[TASK]
Filter the entries for the word "plus". Copy each line in which it occurs.

+++

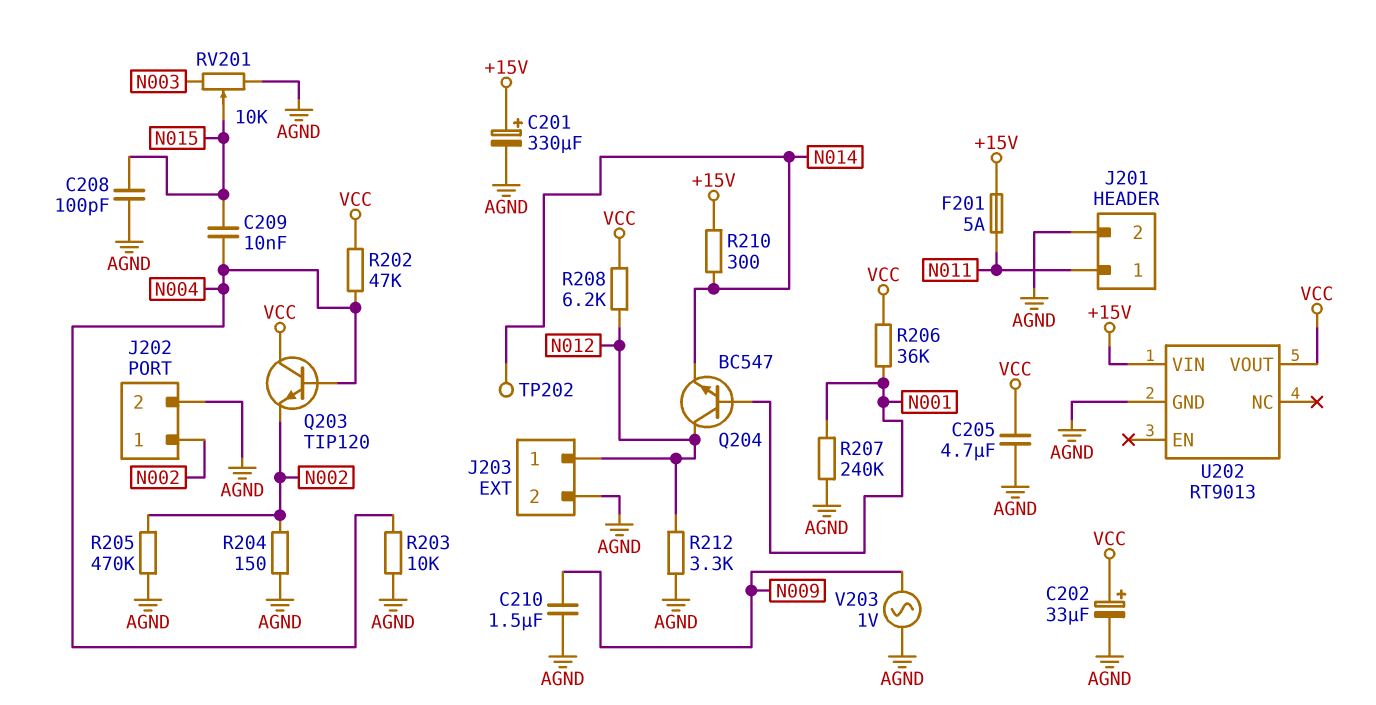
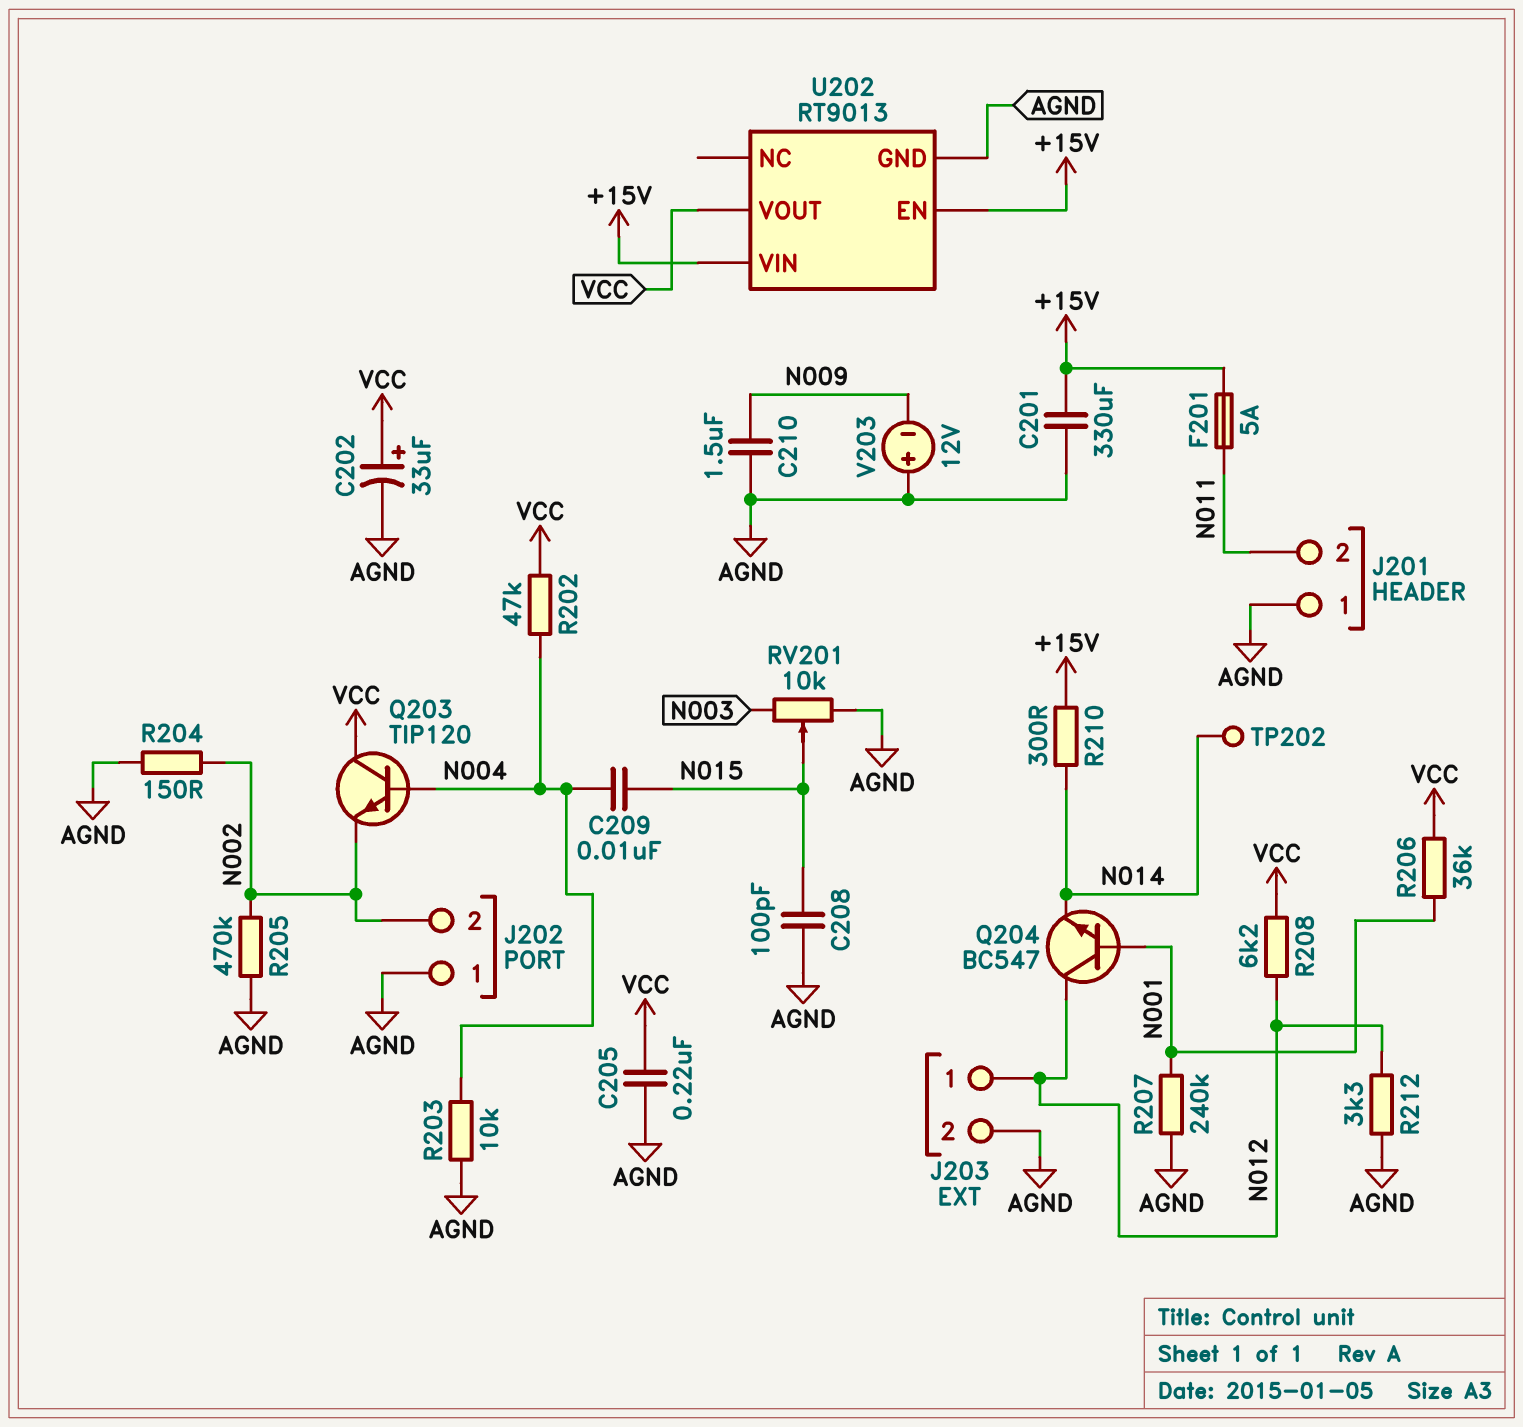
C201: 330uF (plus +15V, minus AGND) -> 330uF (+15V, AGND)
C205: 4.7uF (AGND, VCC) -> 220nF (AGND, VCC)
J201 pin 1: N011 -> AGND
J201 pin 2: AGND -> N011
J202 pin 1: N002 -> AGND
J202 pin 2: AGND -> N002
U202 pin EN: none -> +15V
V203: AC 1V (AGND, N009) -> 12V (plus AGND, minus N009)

+++

[EXERCISE RESULT]
C201: 330uF (plus +15V, minus AGND) -> 330uF (+15V, AGND)
V203: AC 1V (AGND, N009) -> 12V (plus AGND, minus N009)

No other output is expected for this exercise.